What this task involves |
Collect every line from the items below that contains the string "acciaccatura", and copy each of those lines out. Case counts.

┌──

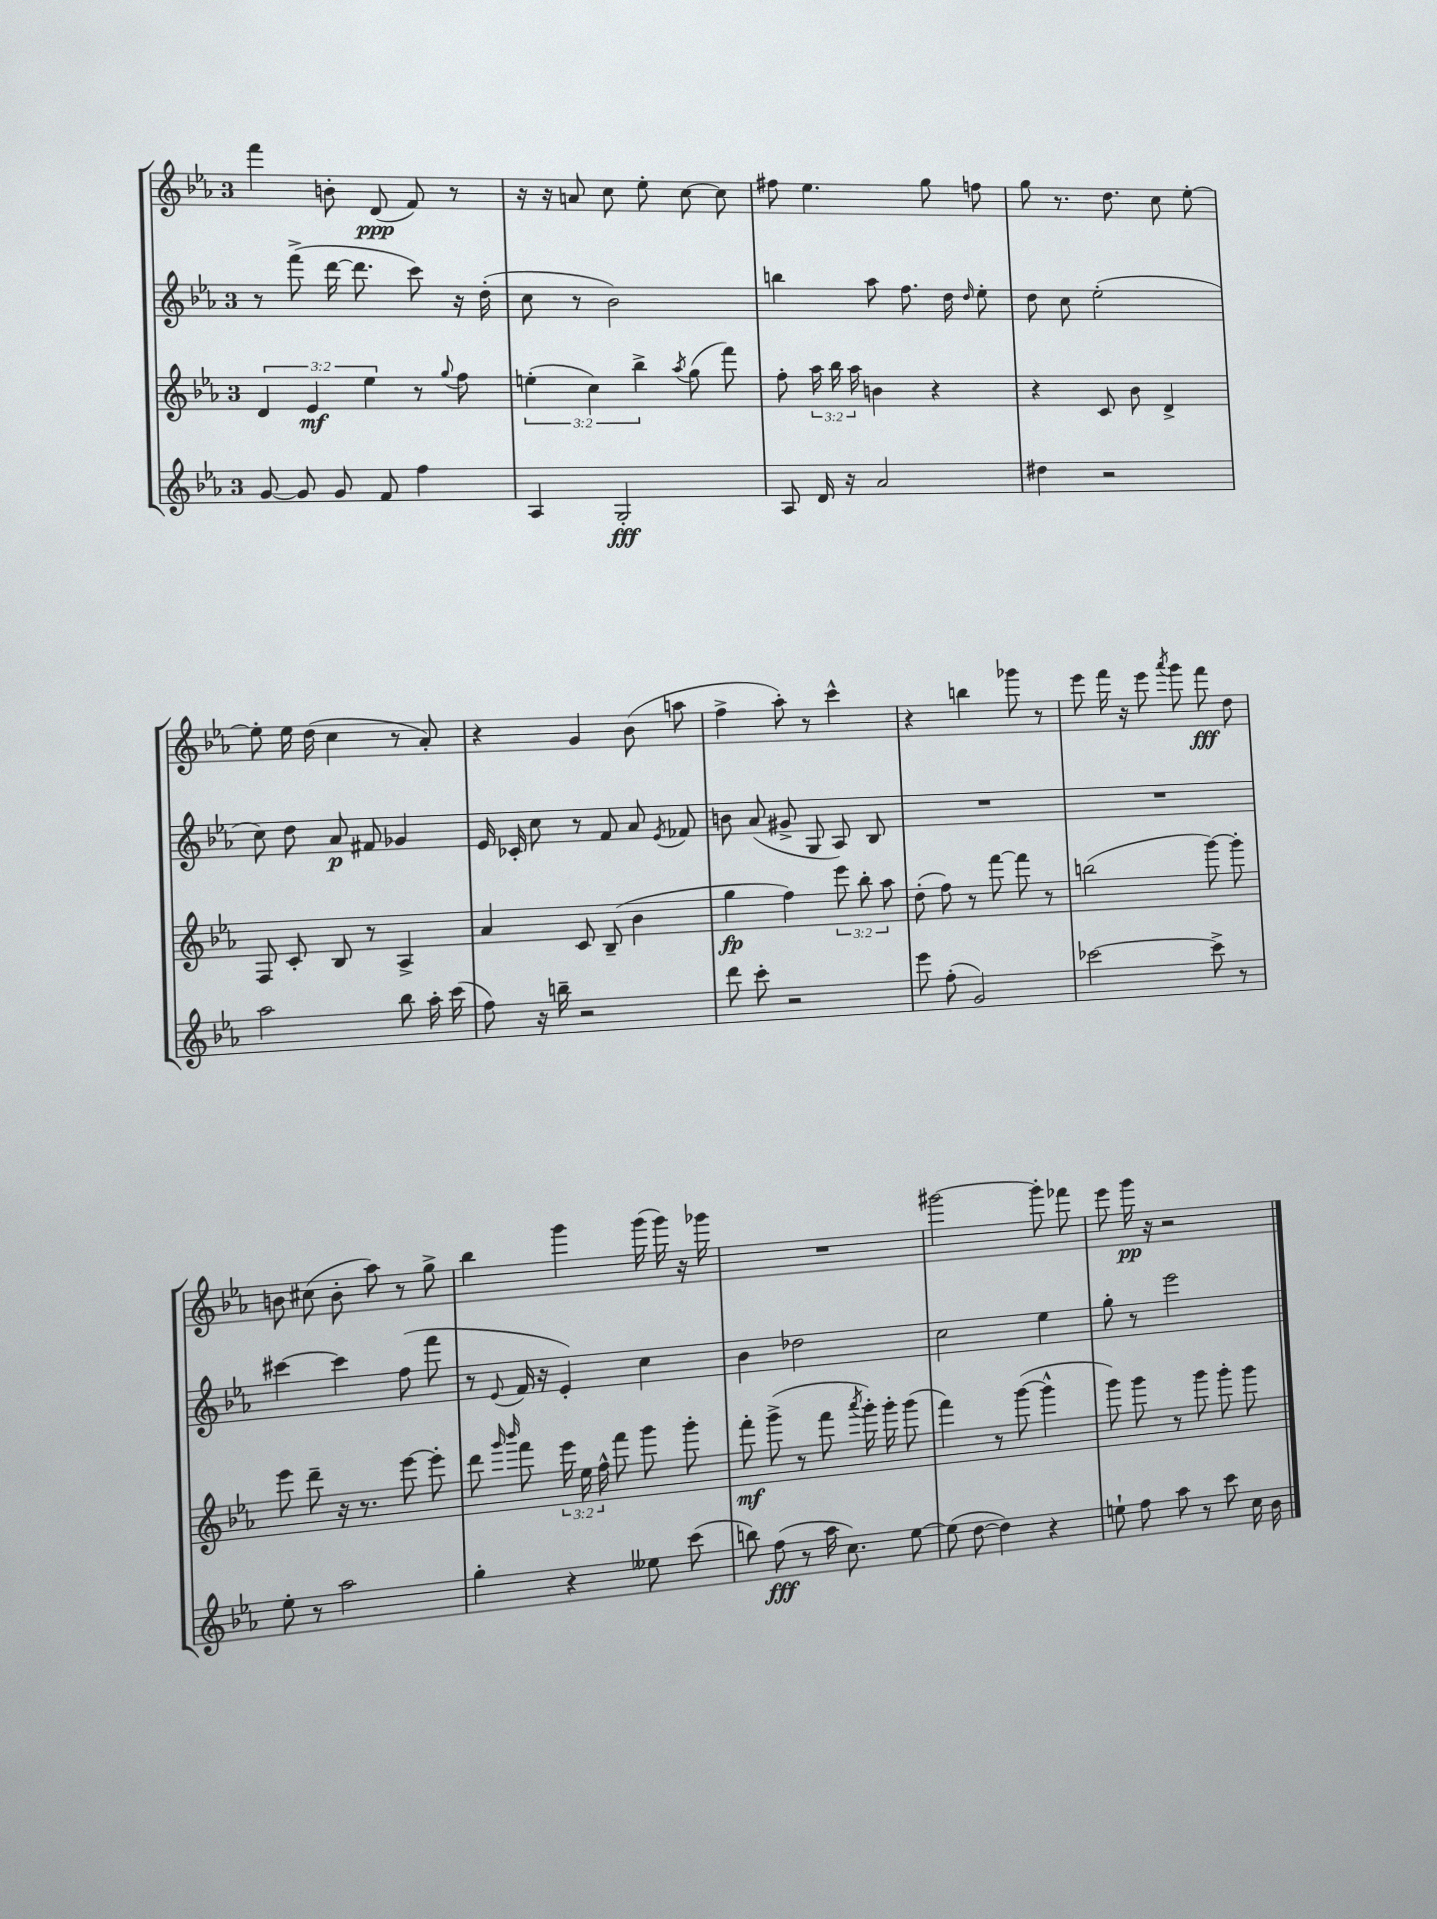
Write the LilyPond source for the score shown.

<<
\new StaffGroup <<
\new Staff = "s0" {
    \clef treble \key ees \major \once \override Staff.TimeSignature.style = #'single-digit \time 3/4
    \autoBeamOff f'''4 b'8-. d'8\ppp( f'8) r8 |
    r16 r16 a'8 c''8 ees''8-. c''8~ c''8 |
    fis''8 ees''4. g''8 f''8 |
    g''8 r8. d''8. c''8 ees''8~-. |
    ees''8-. ees''16 d''16( c''4 r8 aes'8-.) |
    r4 g'4 bes'8( a''8 |
    f''4-> aes''8-.) r8 c'''4-^ |
    r4 b''4 ges'''8 r8 |
    ees'''8 f'''16 r16 ees'''8 \acciaccatura { aes'''8 } g'''8 f'''8\fff d''8 |
    b'8 cis''8( b'8-. aes''8) r8 g''8-> |
    bes''4 g'''4 g'''16( g'''16) r16 ges'''16 |
    R2. |
    gis'''2~ gis'''8-. fes'''8 |
    ees'''8 g'''16\pp r16 r2 \bar "|." |
}
\new Staff = "s1" {
    \clef treble \key ees \major \once \override Staff.TimeSignature.style = #'single-digit \time 3/4
    \autoBeamOff r8 f'''8->( d'''16~ d'''8. c'''8) r16 d''16-.( |
    c''8 r8 bes'2) |
    b''4 aes''8 f''8. d''16 \grace { d''16 } ees''8-. |
    d''8 c''8 ees''2-.( |
    c''8) d''8 aes'8\p fis'8 ges'4 |
    ees'16 ces'16-. c''8 r8 f'8 aes'8 \acciaccatura { ees'8 } fes'8 |
    b'8 aes'8( gis'8-> g8 aes8) bes8 |
    R2. |
    R2. |
    cis'''4~ cis'''4 f''8( f'''8 |
    r8 \appoggiatura { ees'8 } f'16 r16 ees'4-.) c''4 |
    bes'4 des''2 |
    c''2 ees''4 |
    g''8-. r8 ees'''2 \bar "|." |
}
\new Staff = "s2" {
    \clef treble \key ees \major \once \override Staff.TimeSignature.style = #'single-digit \time 3/4 \override Staff.TupletNumber.text = #tuplet-number::calc-fraction-text
    \autoBeamOff \tuplet 3/2 { d'4 ees'4\mf ees''4 } r8 \appoggiatura { g''8 } f''8 |
    \tuplet 3/2 { e''4-.( c''4) bes''4-> } \acciaccatura { aes''8 } g''8( f'''8) |
    f''8-. \tuplet 3/2 { aes''16 bes''16 aes''16 } b'4 r4 |
    r4 c'8 bes'8 d'4-> |
    f8 c'8-. bes8 r8 aes4-> |
    aes'4 c'8 bes8--( bes'4 |
    g''4\fp f''4) \tuplet 3/2 { ees'''8 bes''8-. aes''8 } |
    d''8-.( f''8) r8 f'''8~ f'''8 r8 |
    b''2( g'''8~) g'''8-. |
    ees'''8 d'''8-- r16 r8. ees'''8~ ees'''8-. |
    d'''8 \grace { g'''16 bes'''16 } f'''8 \tuplet 3/2 { ees'''16 ees''16 f''16-^ } f'''8 g'''8 g'''8-. |
    f'''8-.\mf g'''8->( r8 f'''8 \acciaccatura { aes'''8 } g'''16-.) g'''16-. g'''8( |
    f'''4) r8 g'''8~( g'''4-^ |
    g'''8) g'''8 r8 g'''8 g'''8-. g'''8 \bar "|." |
}
\new Staff = "s3" {
    \clef treble \key ees \major \once \override Staff.TimeSignature.style = #'single-digit \time 3/4
    \autoBeamOff g'8~ g'8 g'8 f'8 f''4 |
    aes4 g2-.\fff |
    aes8 d'16 r16 aes'2 |
    dis''4 r2 |
    aes''2 bes''8 aes''16-. c'''16( |
    f''8) r16 b''16-- r2 |
    d'''8 c'''8-. r2 |
    ees'''8 f''8-.( g'2) |
    ces'''2~ ces'''8-> r8 |
    ees''8-. r8 aes''2 |
    g''4-. r4 eeses''8 c'''8( |
    b''8) f''8\fff( r8 aes''16 c''8.) ees''8~ |
    ees''8( d''8~ d''4) r4 |
    e''8-! f''8 aes''8 r8 c'''8 c''16 bes'16 \bar "|." |
}
>>
>>
\layout { \context { \Score \remove "Bar_number_engraver" } }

└──

Answer to the task |
    ees'''8 f'''16 r16 ees'''8 \acciaccatura { aes'''8 } g'''8 f'''8\fff d''8 |
    ees'16 ces'16-. c''8 r8 f'8 aes'8 \acciaccatura { ees'8 } fes'8 |
    \tuplet 3/2 { e''4-.( c''4) bes''4-> } \acciaccatura { aes''8 } g''8( f'''8) |
    f'''8-.\mf g'''8->( r8 f'''8 \acciaccatura { aes'''8 } g'''16-.) g'''16-. g'''8( |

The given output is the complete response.